From the material below, copy every line in which the word "RFID" occurs.

---

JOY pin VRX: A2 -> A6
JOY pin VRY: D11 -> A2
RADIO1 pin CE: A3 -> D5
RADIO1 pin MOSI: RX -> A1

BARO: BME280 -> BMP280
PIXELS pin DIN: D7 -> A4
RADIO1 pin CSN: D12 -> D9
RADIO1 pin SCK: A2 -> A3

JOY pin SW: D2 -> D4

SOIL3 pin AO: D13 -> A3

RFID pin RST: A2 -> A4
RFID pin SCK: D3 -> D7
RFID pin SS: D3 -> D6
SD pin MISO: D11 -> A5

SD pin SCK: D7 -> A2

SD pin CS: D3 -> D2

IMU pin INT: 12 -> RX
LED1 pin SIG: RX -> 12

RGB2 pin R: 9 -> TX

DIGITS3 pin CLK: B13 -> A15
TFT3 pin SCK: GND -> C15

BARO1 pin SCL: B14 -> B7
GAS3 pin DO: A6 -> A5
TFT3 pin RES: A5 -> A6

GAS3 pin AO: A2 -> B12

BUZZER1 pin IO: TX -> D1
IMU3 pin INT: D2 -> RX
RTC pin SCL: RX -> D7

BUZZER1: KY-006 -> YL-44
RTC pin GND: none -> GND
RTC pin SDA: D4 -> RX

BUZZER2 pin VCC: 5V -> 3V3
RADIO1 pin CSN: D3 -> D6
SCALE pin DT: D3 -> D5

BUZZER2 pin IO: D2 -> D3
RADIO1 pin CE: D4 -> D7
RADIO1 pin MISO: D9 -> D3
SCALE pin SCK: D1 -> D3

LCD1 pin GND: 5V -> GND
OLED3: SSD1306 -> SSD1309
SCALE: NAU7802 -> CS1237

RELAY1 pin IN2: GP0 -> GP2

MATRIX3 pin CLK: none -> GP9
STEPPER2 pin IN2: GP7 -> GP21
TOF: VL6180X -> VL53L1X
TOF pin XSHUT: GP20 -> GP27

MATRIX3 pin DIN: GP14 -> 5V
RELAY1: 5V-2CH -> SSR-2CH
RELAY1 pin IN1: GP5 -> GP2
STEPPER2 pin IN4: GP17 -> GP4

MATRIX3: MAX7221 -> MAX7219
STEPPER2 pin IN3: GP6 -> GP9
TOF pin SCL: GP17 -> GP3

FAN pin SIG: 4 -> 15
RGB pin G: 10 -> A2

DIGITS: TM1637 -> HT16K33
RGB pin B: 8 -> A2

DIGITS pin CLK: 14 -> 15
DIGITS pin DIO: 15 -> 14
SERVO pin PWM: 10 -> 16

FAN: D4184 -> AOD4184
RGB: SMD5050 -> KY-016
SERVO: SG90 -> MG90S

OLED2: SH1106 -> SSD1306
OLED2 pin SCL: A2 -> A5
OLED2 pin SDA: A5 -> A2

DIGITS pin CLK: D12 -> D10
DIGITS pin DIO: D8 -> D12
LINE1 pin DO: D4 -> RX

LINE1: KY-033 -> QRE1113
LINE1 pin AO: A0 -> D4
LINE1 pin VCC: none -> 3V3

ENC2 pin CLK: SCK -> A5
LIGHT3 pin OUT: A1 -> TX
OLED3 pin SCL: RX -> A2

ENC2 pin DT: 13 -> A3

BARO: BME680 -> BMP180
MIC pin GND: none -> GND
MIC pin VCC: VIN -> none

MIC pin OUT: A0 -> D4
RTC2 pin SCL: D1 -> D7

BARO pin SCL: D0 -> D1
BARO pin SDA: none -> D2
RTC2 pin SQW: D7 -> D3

---

Problem solution:
RFID pin RST: A2 -> A4
RFID pin SCK: D3 -> D7
RFID pin SS: D3 -> D6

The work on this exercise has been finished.